### What the exercise asks:
Copy exactly the line that contains "(458, 570) = (140, 214): grey" plus all remaining lines of the data, and leave out every line before it.

### Recorded information:
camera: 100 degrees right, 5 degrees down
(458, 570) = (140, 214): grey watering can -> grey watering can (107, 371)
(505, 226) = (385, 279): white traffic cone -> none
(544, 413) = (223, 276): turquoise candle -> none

### Response to this task:
(458, 570) = (140, 214): grey watering can -> grey watering can (107, 371)
(505, 226) = (385, 279): white traffic cone -> none
(544, 413) = (223, 276): turquoise candle -> none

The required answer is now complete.